_Data_.
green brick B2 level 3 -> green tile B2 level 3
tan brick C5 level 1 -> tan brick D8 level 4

...

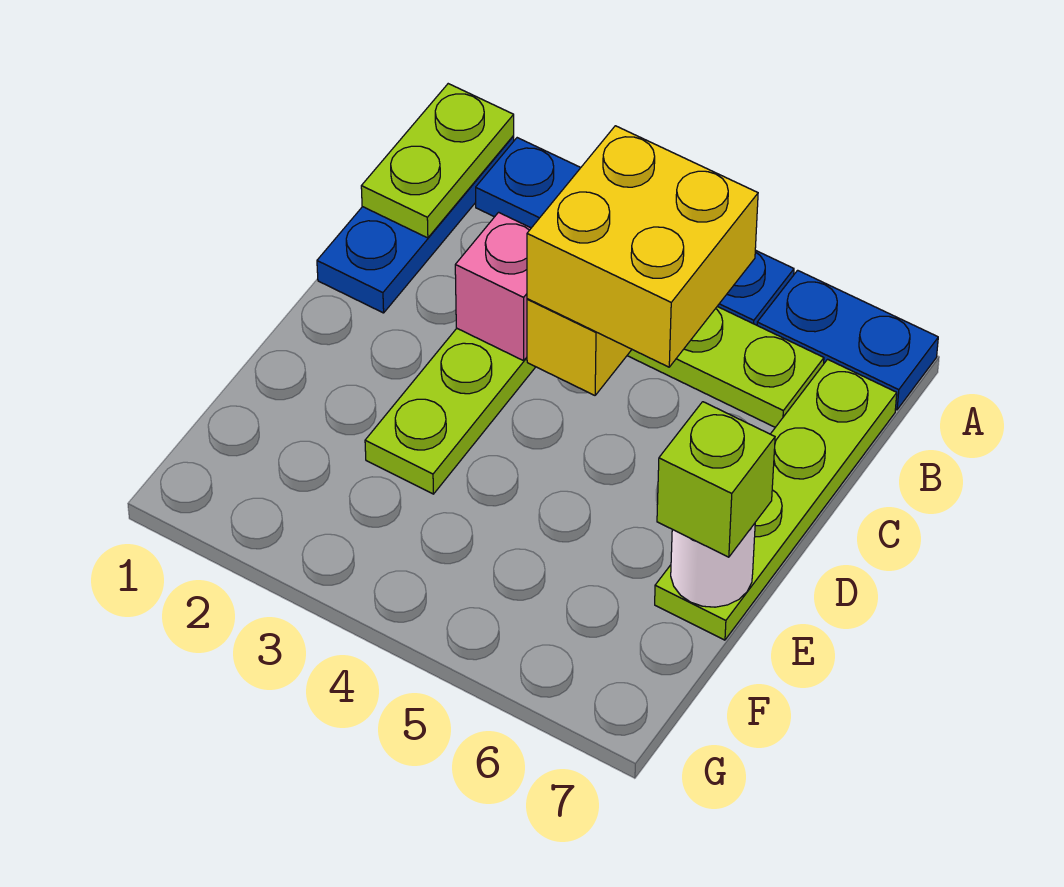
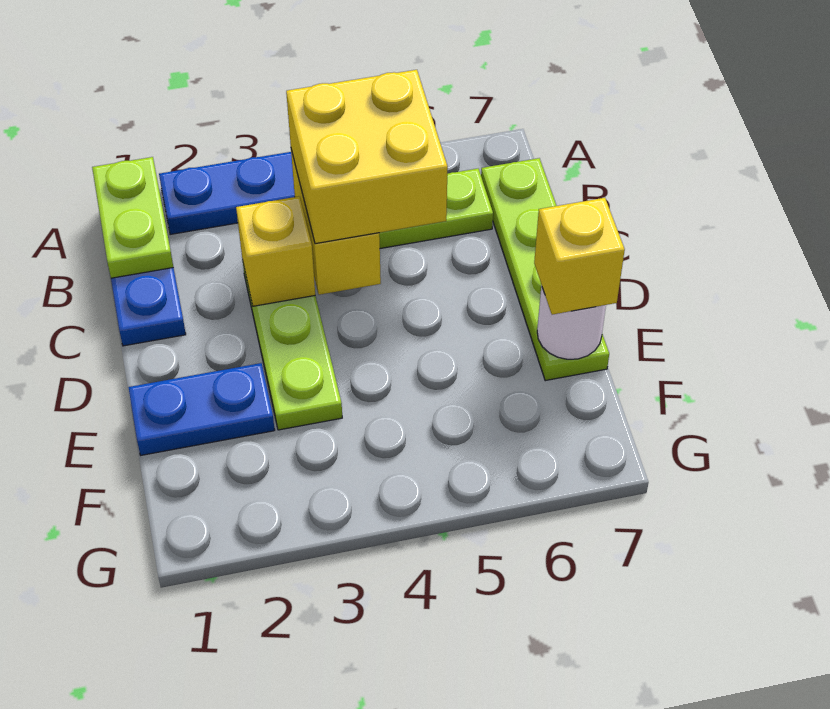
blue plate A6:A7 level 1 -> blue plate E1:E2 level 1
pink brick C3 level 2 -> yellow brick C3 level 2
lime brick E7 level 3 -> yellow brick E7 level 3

_Task_. Among the records above, extract exactly the lines from the line with "pink brick C3" to the line with "lime brick E7", both lines included, and leave out the rest.

_Exercise output_.
pink brick C3 level 2 -> yellow brick C3 level 2
lime brick E7 level 3 -> yellow brick E7 level 3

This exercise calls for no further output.